Work to complete: Show every line of the material that follows in which the word "strawberry" occurs.

Dataset records:
*** Block opens ***

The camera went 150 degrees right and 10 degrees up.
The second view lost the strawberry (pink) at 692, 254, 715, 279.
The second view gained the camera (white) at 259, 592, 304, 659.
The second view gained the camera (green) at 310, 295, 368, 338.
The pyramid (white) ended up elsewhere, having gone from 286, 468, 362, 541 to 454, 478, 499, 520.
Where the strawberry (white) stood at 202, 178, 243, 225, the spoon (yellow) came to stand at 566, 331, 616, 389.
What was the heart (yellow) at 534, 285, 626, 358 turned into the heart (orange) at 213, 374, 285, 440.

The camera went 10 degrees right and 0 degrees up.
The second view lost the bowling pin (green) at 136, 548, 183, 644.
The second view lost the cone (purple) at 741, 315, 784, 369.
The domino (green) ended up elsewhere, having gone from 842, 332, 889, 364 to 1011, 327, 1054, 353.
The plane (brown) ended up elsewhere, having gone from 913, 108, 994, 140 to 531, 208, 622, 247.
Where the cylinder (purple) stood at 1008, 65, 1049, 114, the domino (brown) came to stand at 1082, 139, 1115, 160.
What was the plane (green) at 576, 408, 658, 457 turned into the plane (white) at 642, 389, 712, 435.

*** Block closes ***

Answer to this exercise:
The second view lost the strawberry (pink) at 692, 254, 715, 279.
Where the strawberry (white) stood at 202, 178, 243, 225, the spoon (yellow) came to stand at 566, 331, 616, 389.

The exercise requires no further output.